_Working data_
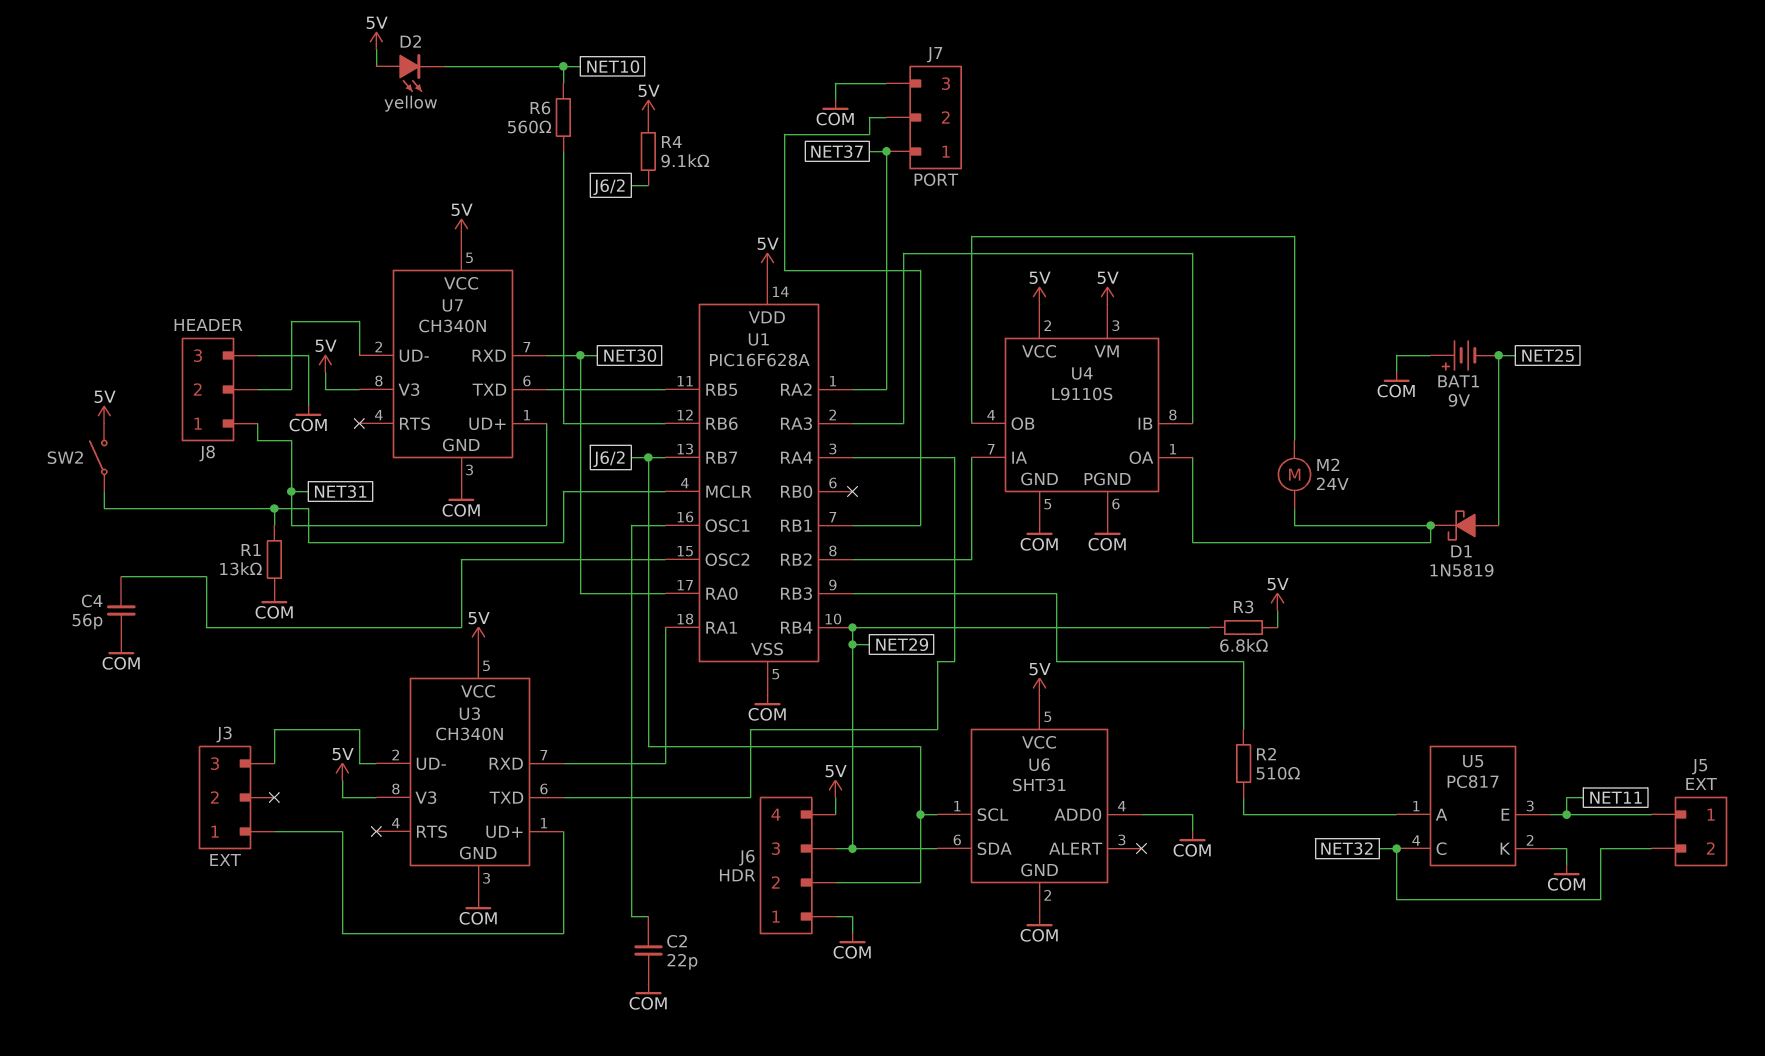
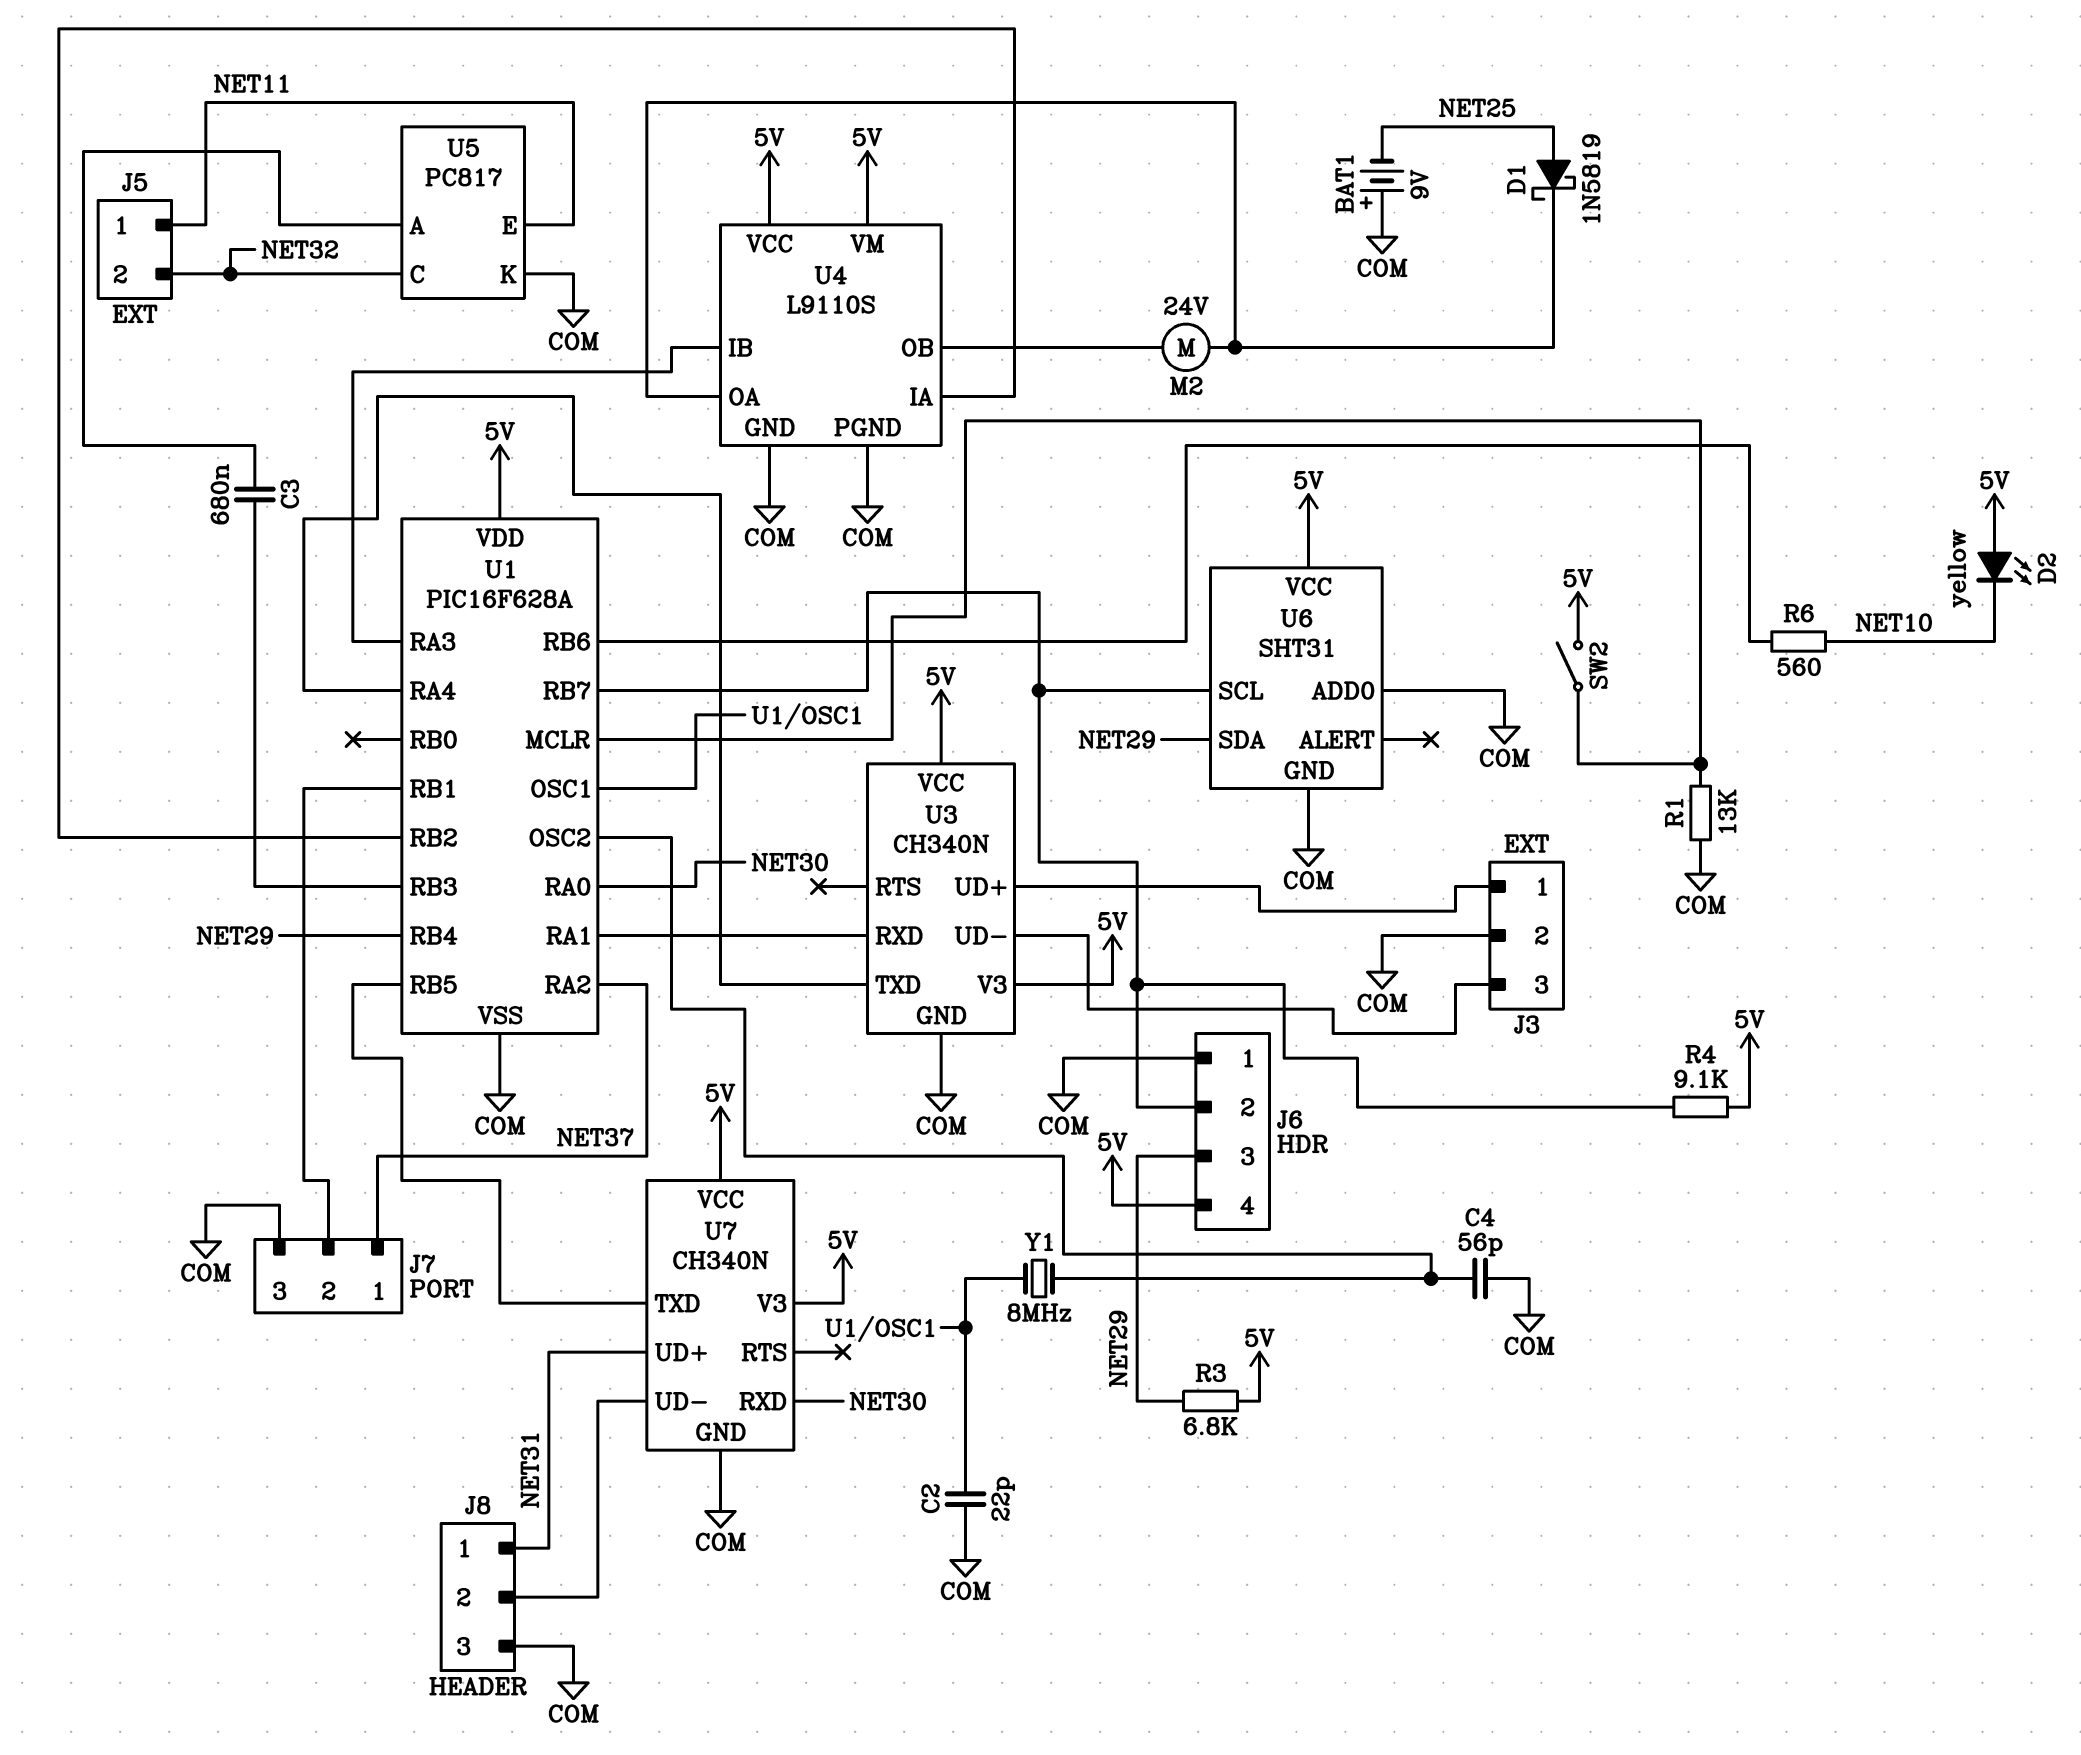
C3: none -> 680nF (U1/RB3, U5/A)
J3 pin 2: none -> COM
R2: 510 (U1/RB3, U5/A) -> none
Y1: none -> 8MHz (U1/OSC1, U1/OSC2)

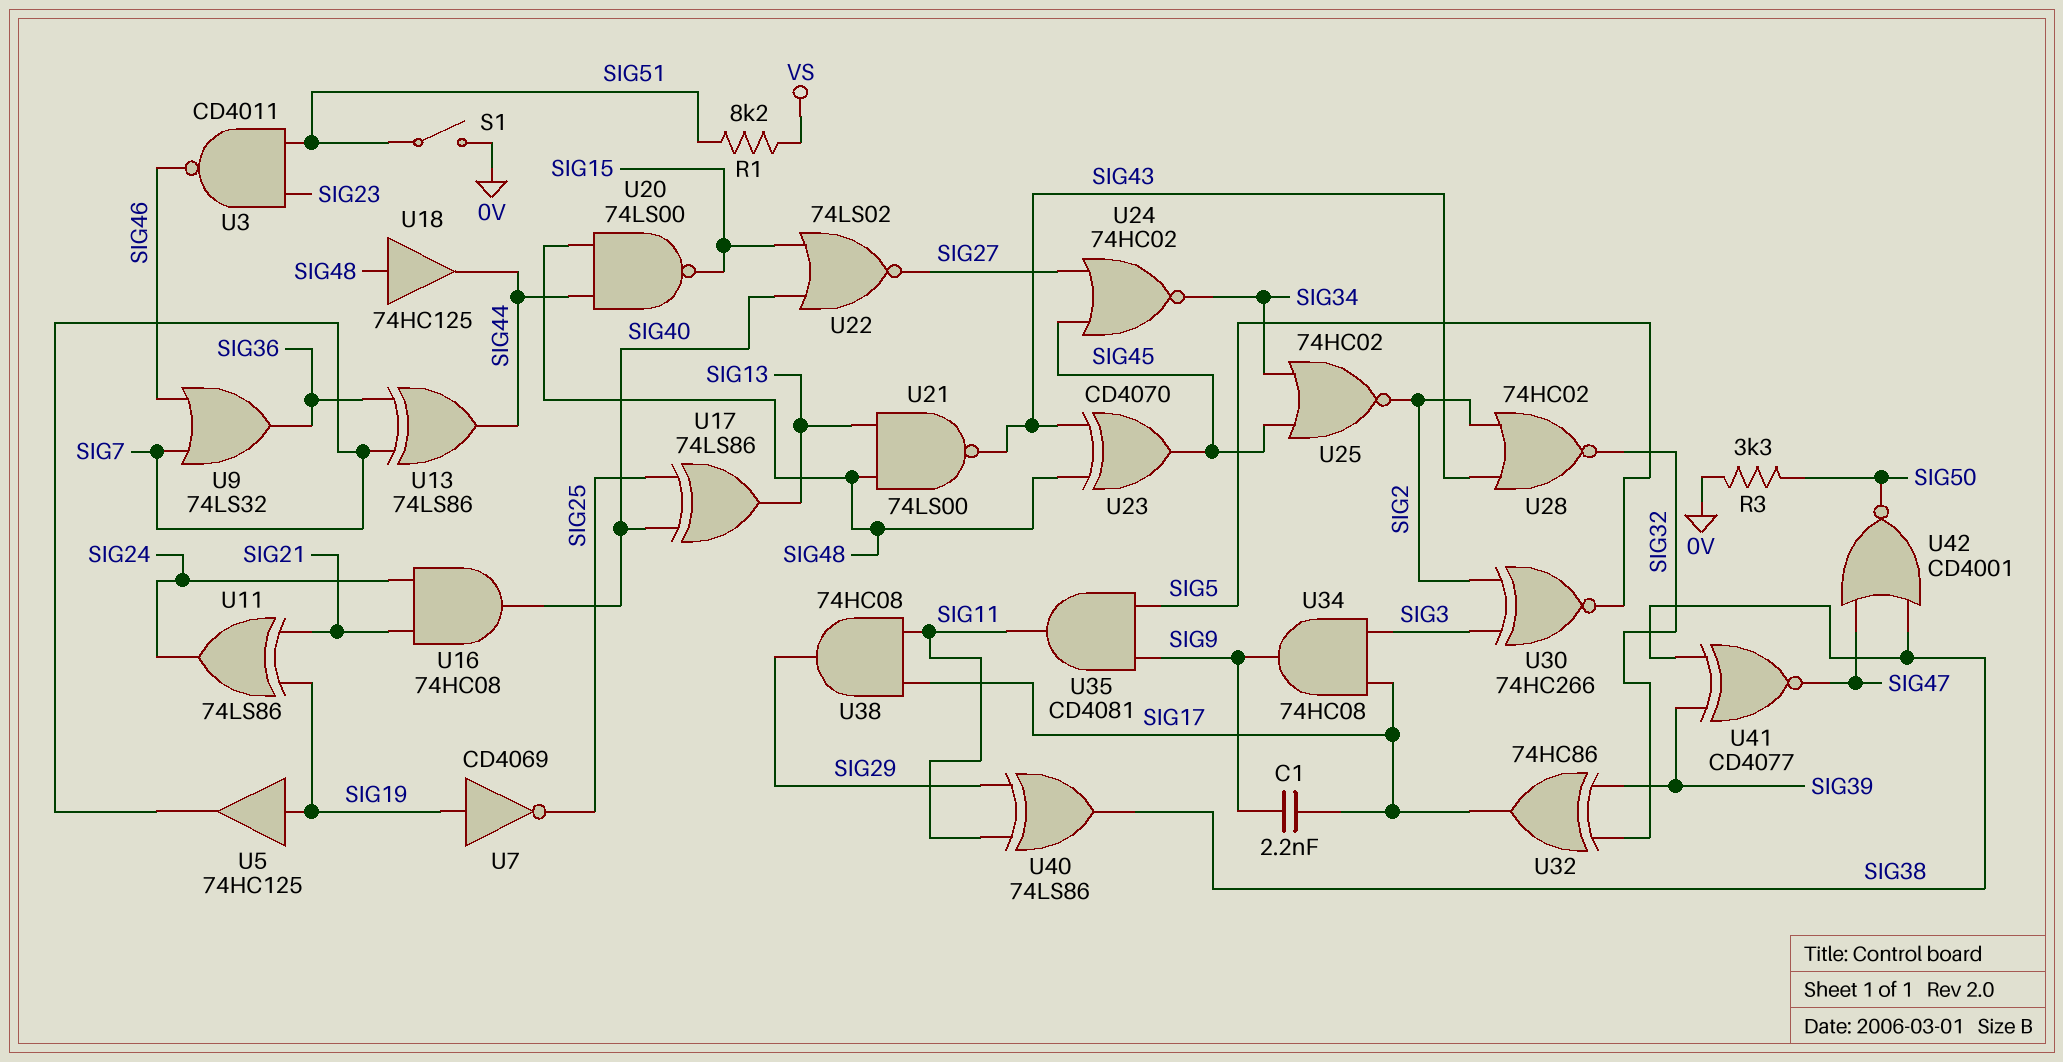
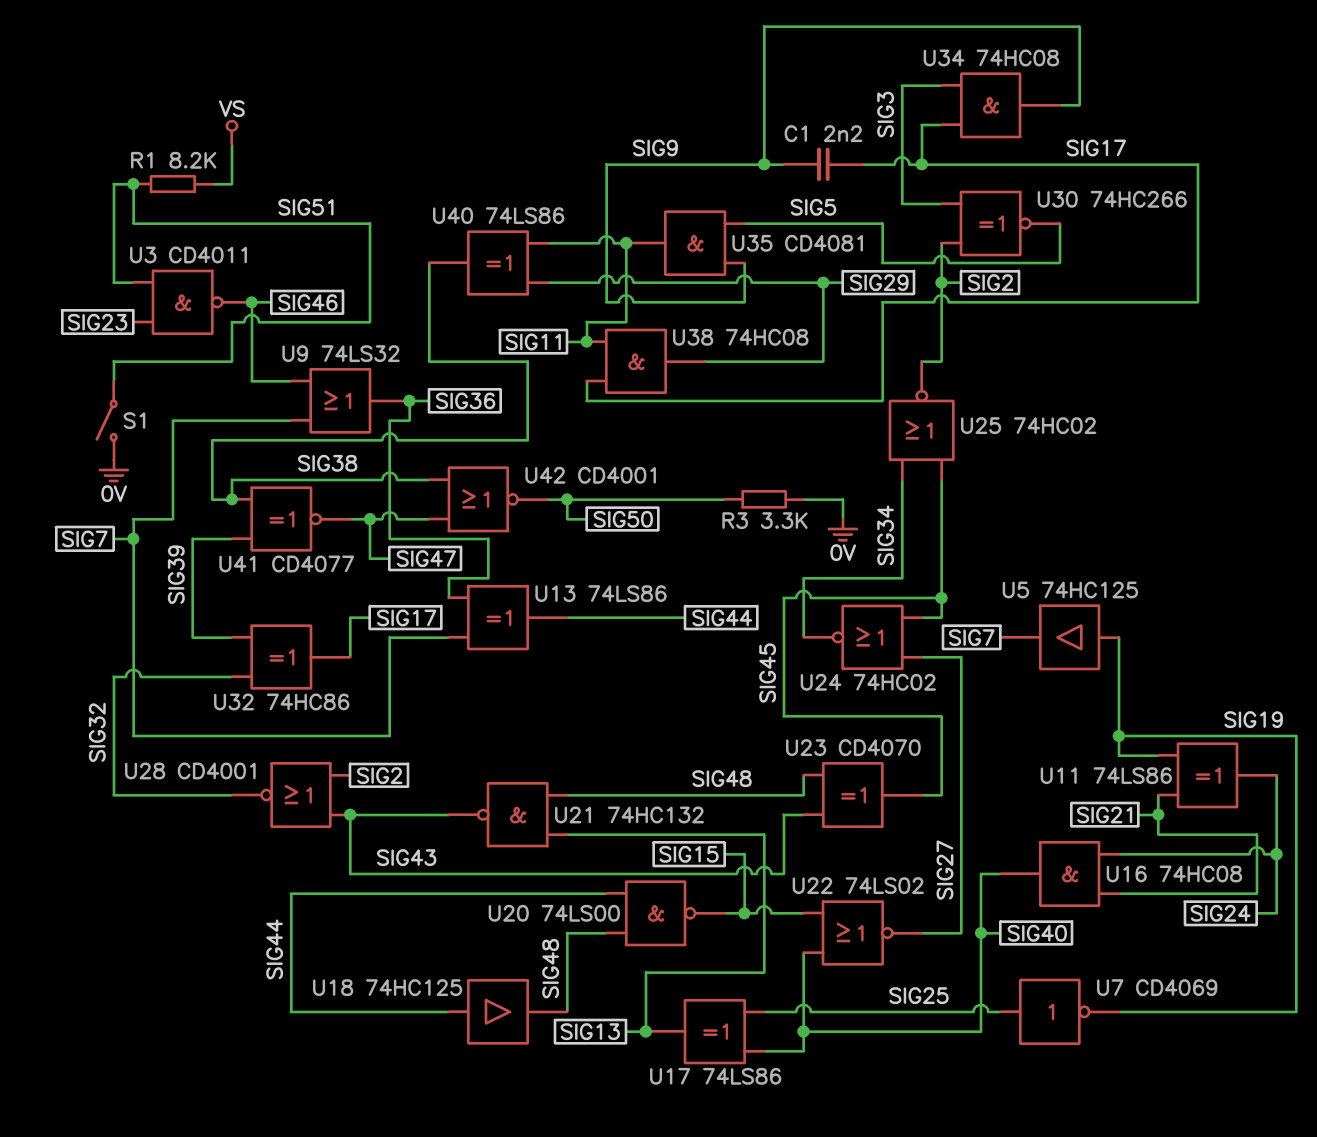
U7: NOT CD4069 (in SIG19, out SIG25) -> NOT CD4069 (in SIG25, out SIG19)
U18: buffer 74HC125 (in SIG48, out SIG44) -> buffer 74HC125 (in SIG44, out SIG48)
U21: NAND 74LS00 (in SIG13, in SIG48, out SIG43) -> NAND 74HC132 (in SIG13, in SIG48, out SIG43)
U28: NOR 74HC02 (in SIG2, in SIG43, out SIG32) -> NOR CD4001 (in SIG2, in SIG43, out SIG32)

_Assignment_
With the pictures omitted, copy the entries above exactly from the line containing "R2: 510 (U1/RB3, U5/A) -> none" through the line containing "U21: NAND 74LS00", both lines included.

_Result of the exercise_
R2: 510 (U1/RB3, U5/A) -> none
Y1: none -> 8MHz (U1/OSC1, U1/OSC2)

U7: NOT CD4069 (in SIG19, out SIG25) -> NOT CD4069 (in SIG25, out SIG19)
U18: buffer 74HC125 (in SIG48, out SIG44) -> buffer 74HC125 (in SIG44, out SIG48)
U21: NAND 74LS00 (in SIG13, in SIG48, out SIG43) -> NAND 74HC132 (in SIG13, in SIG48, out SIG43)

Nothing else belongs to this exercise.